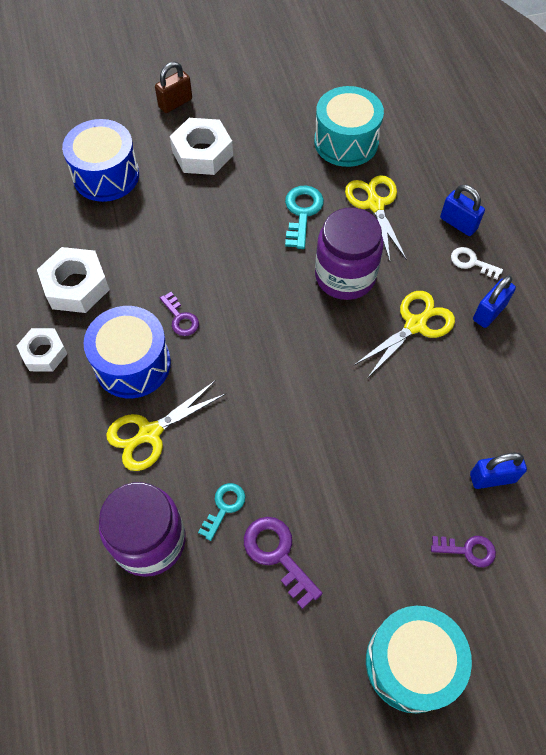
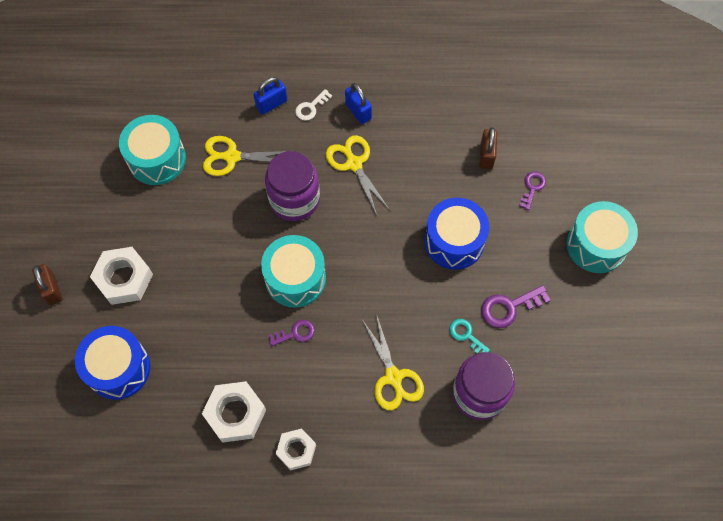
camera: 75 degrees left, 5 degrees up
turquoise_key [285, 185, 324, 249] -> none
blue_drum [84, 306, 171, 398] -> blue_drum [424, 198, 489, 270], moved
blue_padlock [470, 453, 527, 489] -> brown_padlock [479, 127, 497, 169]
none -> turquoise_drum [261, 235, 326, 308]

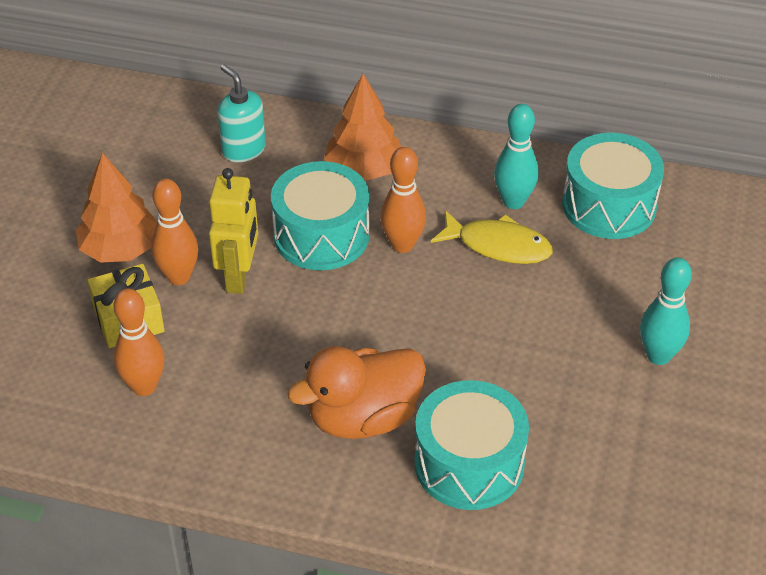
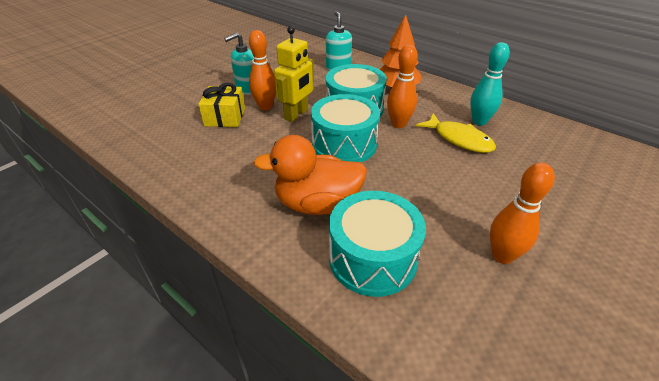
camera: 25 degrees right, 5 degrees down
turquoise_drum [562, 133, 664, 239] -> turquoise_drum [311, 94, 380, 162], moved
orange_tree [76, 153, 157, 263] -> turquoise_soap_dispenser [224, 33, 253, 95]
turquoise_bowling_pin [640, 257, 692, 365] -> none
orange_bowling_pin [114, 288, 164, 396] -> orange_bowling_pin [490, 163, 555, 264], moved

● To do
The line with "turquoise_key [285, 185, 324, 249] -> none" and each line after it, through the final line of the data, are to be duplicated exactly, with pictures left out and nothing more included.

● Problem solution
turquoise_key [285, 185, 324, 249] -> none
blue_drum [84, 306, 171, 398] -> blue_drum [424, 198, 489, 270], moved
blue_padlock [470, 453, 527, 489] -> brown_padlock [479, 127, 497, 169]
none -> turquoise_drum [261, 235, 326, 308]

camera: 25 degrees right, 5 degrees down
turquoise_drum [562, 133, 664, 239] -> turquoise_drum [311, 94, 380, 162], moved
orange_tree [76, 153, 157, 263] -> turquoise_soap_dispenser [224, 33, 253, 95]
turquoise_bowling_pin [640, 257, 692, 365] -> none
orange_bowling_pin [114, 288, 164, 396] -> orange_bowling_pin [490, 163, 555, 264], moved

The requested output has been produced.